*** PROVIDED ENTRIES ***

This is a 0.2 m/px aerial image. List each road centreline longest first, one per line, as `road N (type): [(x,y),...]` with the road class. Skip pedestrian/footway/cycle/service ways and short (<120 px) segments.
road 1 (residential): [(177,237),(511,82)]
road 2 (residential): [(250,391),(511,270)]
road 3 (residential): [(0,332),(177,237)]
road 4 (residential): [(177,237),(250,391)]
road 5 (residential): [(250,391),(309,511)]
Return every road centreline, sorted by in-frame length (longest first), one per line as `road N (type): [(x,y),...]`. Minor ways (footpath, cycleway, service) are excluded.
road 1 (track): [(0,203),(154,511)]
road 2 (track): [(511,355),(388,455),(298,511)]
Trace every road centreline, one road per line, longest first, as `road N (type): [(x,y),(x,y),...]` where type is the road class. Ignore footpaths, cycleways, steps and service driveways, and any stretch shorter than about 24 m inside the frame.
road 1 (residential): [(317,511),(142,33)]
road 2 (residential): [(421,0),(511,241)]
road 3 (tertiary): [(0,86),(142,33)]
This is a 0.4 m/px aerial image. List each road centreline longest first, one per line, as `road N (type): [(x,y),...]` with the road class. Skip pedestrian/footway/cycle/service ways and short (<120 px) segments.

***

■ TASK DETAILS: Copy out every line of the material above without changing a word, in the same order.

■ THE REPLY:
This is a 0.2 m/px aerial image. List each road centreline longest first, one per line, as `road N (type): [(x,y),...]` with the road class. Skip pedestrian/footway/cycle/service ways and short (<120 px) segments.
road 1 (residential): [(177,237),(511,82)]
road 2 (residential): [(250,391),(511,270)]
road 3 (residential): [(0,332),(177,237)]
road 4 (residential): [(177,237),(250,391)]
road 5 (residential): [(250,391),(309,511)]
Return every road centreline, sorted by in-frame length (longest first), one per line as `road N (type): [(x,y),...]`. Minor ways (footpath, cycleway, service) are excluded.
road 1 (track): [(0,203),(154,511)]
road 2 (track): [(511,355),(388,455),(298,511)]
Trace every road centreline, one road per line, longest first, as `road N (type): [(x,y),(x,y),...]` where type is the road class. Ignore footpaths, cycleways, steps and service driveways, and any stretch shorter than about 24 m inside the frame.
road 1 (residential): [(317,511),(142,33)]
road 2 (residential): [(421,0),(511,241)]
road 3 (tertiary): [(0,86),(142,33)]
This is a 0.4 m/px aerial image. List each road centreline longest first, one per line, as `road N (type): [(x,y),...]` with the road class. Skip pedestrian/footway/cycle/service ways and short (<120 px) segments.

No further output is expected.